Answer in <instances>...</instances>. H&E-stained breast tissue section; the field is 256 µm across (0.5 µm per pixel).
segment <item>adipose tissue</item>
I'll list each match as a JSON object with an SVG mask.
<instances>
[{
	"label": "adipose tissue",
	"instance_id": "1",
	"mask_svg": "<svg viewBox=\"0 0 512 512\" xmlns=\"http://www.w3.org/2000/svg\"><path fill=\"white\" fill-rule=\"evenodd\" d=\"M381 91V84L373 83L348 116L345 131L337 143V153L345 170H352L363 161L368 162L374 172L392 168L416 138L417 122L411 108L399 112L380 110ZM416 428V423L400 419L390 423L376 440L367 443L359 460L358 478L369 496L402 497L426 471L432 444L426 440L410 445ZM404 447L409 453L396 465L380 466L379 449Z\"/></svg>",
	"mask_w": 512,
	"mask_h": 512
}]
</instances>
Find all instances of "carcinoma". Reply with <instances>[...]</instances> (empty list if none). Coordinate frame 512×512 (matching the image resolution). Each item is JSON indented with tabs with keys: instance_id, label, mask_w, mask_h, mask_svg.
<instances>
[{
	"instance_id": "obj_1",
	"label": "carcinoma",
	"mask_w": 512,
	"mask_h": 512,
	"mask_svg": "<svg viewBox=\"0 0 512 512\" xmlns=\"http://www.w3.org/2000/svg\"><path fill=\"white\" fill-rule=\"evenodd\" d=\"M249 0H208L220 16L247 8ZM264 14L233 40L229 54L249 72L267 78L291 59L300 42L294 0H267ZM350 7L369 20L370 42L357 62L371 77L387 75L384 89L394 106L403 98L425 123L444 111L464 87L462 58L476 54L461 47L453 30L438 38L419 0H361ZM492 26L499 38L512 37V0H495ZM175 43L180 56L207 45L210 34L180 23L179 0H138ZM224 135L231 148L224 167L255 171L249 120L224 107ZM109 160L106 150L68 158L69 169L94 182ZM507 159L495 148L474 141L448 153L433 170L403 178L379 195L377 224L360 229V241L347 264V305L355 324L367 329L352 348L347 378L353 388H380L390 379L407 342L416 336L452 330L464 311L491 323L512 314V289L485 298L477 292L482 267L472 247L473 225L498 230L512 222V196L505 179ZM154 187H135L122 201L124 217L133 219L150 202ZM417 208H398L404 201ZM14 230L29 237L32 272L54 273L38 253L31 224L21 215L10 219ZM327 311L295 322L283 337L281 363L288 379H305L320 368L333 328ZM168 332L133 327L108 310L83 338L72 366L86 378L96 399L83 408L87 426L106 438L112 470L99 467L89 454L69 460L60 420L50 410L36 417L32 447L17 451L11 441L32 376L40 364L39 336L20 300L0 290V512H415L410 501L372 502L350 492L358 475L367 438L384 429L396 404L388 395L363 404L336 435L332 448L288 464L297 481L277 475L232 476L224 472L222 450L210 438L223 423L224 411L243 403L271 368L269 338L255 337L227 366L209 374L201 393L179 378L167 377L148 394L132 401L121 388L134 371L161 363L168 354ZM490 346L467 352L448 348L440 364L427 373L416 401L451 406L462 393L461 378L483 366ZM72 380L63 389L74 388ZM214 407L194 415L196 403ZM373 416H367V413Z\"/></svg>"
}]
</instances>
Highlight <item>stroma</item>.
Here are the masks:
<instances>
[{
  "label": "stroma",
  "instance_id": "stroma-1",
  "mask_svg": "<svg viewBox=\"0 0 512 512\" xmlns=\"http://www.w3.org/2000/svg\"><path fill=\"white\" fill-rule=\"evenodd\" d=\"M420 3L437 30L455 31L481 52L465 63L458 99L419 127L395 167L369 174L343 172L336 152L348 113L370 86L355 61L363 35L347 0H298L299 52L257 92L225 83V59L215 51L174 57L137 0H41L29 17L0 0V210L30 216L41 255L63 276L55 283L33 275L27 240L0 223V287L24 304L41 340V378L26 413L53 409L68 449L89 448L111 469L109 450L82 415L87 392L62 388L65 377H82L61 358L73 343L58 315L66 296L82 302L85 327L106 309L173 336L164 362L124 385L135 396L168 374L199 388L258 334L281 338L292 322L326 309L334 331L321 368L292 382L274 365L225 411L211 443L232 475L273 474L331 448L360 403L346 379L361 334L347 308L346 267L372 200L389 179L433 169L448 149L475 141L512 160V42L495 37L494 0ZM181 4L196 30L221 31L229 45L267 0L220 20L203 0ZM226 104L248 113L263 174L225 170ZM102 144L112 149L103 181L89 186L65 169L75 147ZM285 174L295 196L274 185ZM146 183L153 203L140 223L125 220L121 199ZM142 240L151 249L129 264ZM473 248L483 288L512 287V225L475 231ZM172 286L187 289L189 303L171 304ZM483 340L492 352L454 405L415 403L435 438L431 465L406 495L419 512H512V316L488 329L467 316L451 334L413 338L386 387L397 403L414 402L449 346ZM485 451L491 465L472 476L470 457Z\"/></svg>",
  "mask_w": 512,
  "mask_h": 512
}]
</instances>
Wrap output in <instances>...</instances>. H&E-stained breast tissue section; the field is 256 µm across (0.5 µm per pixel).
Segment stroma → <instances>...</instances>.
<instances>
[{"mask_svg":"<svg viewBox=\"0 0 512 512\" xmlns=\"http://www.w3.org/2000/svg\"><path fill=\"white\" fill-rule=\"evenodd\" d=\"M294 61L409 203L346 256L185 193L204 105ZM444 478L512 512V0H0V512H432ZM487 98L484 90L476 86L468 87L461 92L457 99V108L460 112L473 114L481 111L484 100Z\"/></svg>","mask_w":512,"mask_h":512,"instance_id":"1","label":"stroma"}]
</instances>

==*==

Within the records above, how many lines include the word "pixel"? State the number by itself.

2